Copy down every line of the data that follows exactly. Omit the pictures.

BEGIN Extracted material

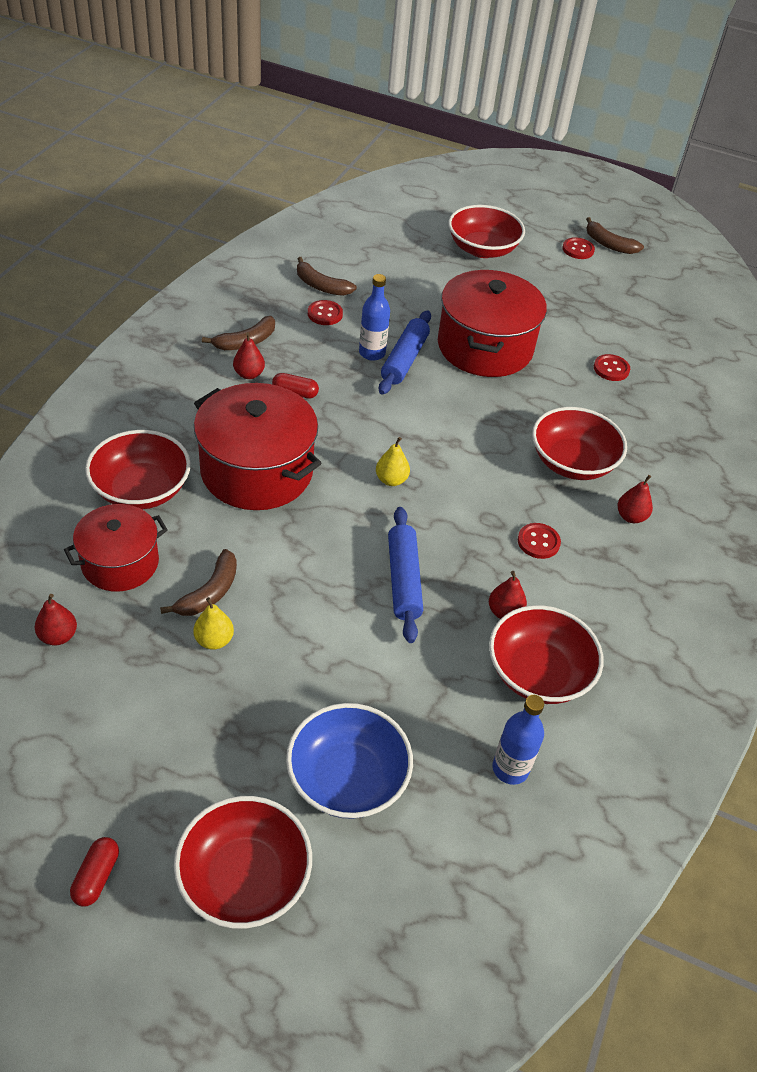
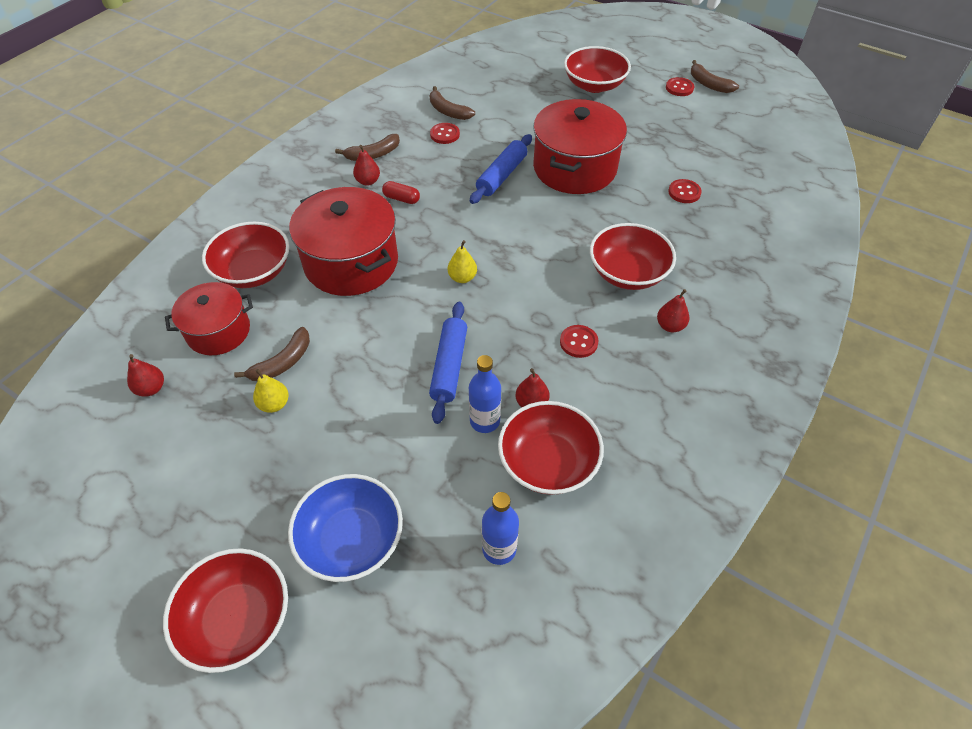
camera: 15 degrees right, 5 degrees up
red capsule [70,837,119,906] -> none
blue bottle [359,274,390,361] -> blue bottle moved to [469,355,501,433]

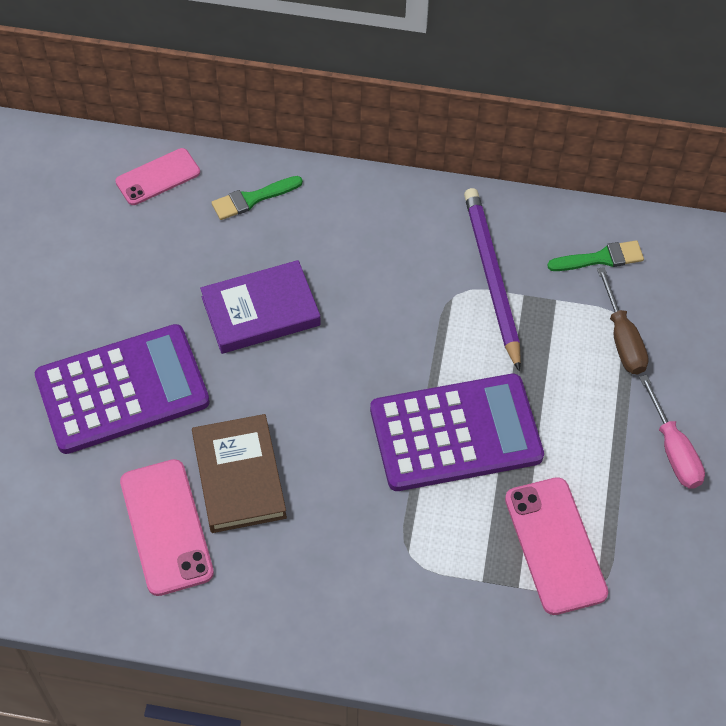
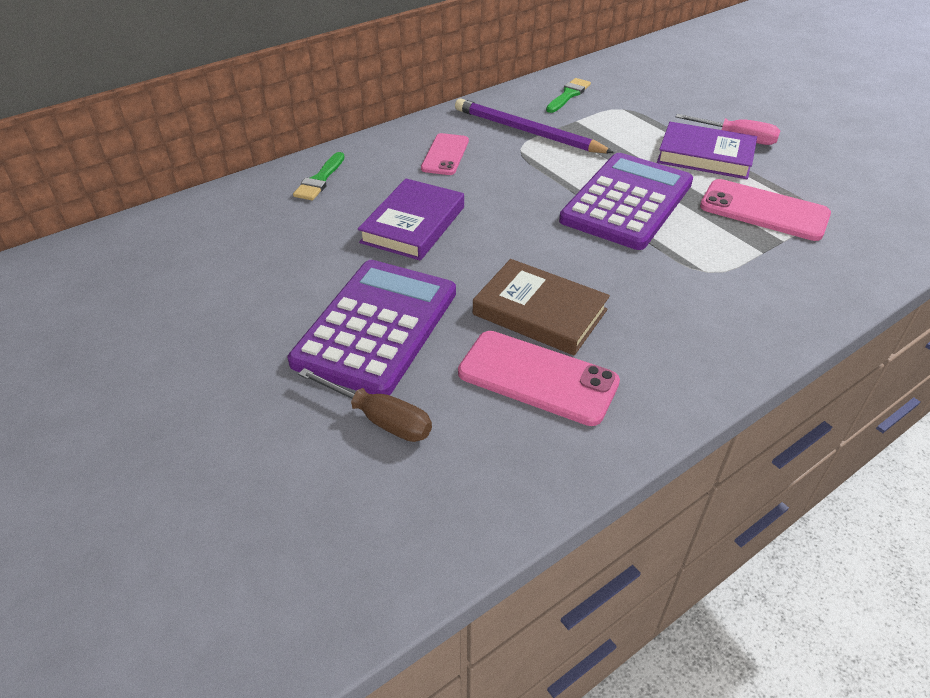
camera: 45 degrees left, 15 degrees down
pink phone [115,148,200,205] -> pink phone moved to [421,133,469,175]
brown screwdriver [597,267,649,374] -> brown screwdriver moved to [298,368,432,442]
none -> purple book [657,122,757,179]

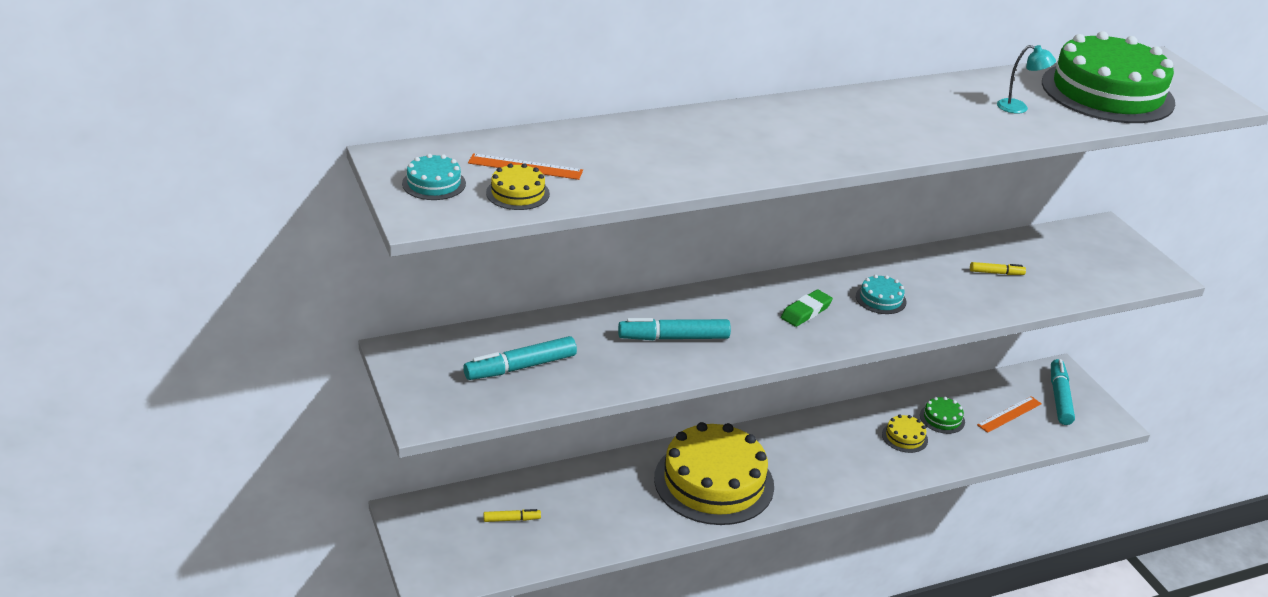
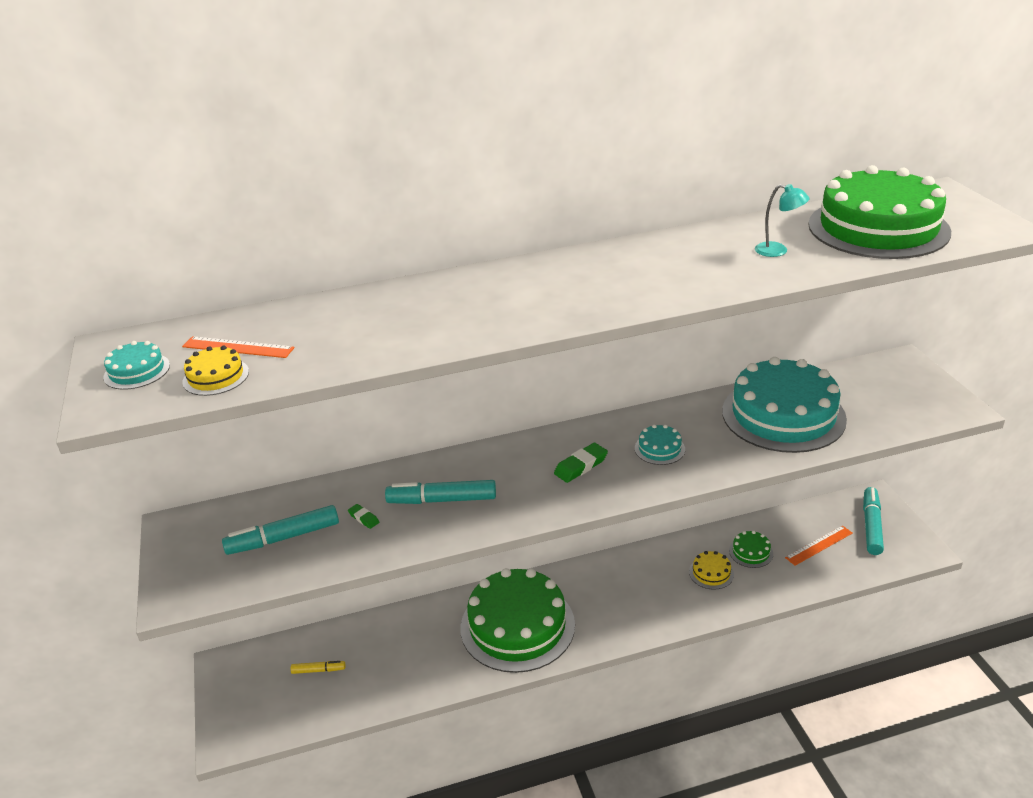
camera: 10 degrees right, 0 degrees up
yellow cake [654,422,774,525] -> green cake [460,568,575,673]
yellow marker [970,262,1026,275] -> turquoise cake [722,357,847,453]
none -> green eraser [348,504,379,529]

END Extracted material

__Solution to this problem__.
camera: 15 degrees right, 5 degrees up
red capsule [70,837,119,906] -> none
blue bottle [359,274,390,361] -> blue bottle moved to [469,355,501,433]

camera: 45 degrees left, 15 degrees down
pink phone [115,148,200,205] -> pink phone moved to [421,133,469,175]
brown screwdriver [597,267,649,374] -> brown screwdriver moved to [298,368,432,442]
none -> purple book [657,122,757,179]

camera: 10 degrees right, 0 degrees up
yellow cake [654,422,774,525] -> green cake [460,568,575,673]
yellow marker [970,262,1026,275] -> turquoise cake [722,357,847,453]
none -> green eraser [348,504,379,529]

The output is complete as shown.